Items listed in a dataset:
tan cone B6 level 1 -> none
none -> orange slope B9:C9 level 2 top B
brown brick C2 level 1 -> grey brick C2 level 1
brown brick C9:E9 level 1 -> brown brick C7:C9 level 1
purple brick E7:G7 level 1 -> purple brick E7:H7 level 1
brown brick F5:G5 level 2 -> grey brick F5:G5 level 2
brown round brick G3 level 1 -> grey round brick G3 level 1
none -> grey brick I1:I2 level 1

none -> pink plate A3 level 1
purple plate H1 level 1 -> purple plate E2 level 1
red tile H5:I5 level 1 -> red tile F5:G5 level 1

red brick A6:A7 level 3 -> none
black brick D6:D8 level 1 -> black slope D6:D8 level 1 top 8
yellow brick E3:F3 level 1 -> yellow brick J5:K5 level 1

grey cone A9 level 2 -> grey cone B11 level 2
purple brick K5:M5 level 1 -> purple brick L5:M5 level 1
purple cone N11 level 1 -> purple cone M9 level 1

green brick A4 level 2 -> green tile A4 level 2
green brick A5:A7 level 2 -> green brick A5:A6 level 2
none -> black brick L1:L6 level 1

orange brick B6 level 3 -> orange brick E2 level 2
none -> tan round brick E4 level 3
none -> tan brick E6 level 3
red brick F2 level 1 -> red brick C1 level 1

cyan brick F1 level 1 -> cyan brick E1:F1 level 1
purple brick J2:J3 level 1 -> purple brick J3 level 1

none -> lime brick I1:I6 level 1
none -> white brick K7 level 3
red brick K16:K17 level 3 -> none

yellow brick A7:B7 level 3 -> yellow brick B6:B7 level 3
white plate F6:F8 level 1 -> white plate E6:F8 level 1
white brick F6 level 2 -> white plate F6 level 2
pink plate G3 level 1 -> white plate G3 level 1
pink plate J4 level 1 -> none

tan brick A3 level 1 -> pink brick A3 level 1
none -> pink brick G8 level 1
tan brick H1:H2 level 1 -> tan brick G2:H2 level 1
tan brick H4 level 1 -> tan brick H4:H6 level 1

What is needed —
Extract all of the data shown above and repeat it verbatim.

Your response —
tan cone B6 level 1 -> none
none -> orange slope B9:C9 level 2 top B
brown brick C2 level 1 -> grey brick C2 level 1
brown brick C9:E9 level 1 -> brown brick C7:C9 level 1
purple brick E7:G7 level 1 -> purple brick E7:H7 level 1
brown brick F5:G5 level 2 -> grey brick F5:G5 level 2
brown round brick G3 level 1 -> grey round brick G3 level 1
none -> grey brick I1:I2 level 1

none -> pink plate A3 level 1
purple plate H1 level 1 -> purple plate E2 level 1
red tile H5:I5 level 1 -> red tile F5:G5 level 1

red brick A6:A7 level 3 -> none
black brick D6:D8 level 1 -> black slope D6:D8 level 1 top 8
yellow brick E3:F3 level 1 -> yellow brick J5:K5 level 1

grey cone A9 level 2 -> grey cone B11 level 2
purple brick K5:M5 level 1 -> purple brick L5:M5 level 1
purple cone N11 level 1 -> purple cone M9 level 1

green brick A4 level 2 -> green tile A4 level 2
green brick A5:A7 level 2 -> green brick A5:A6 level 2
none -> black brick L1:L6 level 1

orange brick B6 level 3 -> orange brick E2 level 2
none -> tan round brick E4 level 3
none -> tan brick E6 level 3
red brick F2 level 1 -> red brick C1 level 1

cyan brick F1 level 1 -> cyan brick E1:F1 level 1
purple brick J2:J3 level 1 -> purple brick J3 level 1

none -> lime brick I1:I6 level 1
none -> white brick K7 level 3
red brick K16:K17 level 3 -> none

yellow brick A7:B7 level 3 -> yellow brick B6:B7 level 3
white plate F6:F8 level 1 -> white plate E6:F8 level 1
white brick F6 level 2 -> white plate F6 level 2
pink plate G3 level 1 -> white plate G3 level 1
pink plate J4 level 1 -> none

tan brick A3 level 1 -> pink brick A3 level 1
none -> pink brick G8 level 1
tan brick H1:H2 level 1 -> tan brick G2:H2 level 1
tan brick H4 level 1 -> tan brick H4:H6 level 1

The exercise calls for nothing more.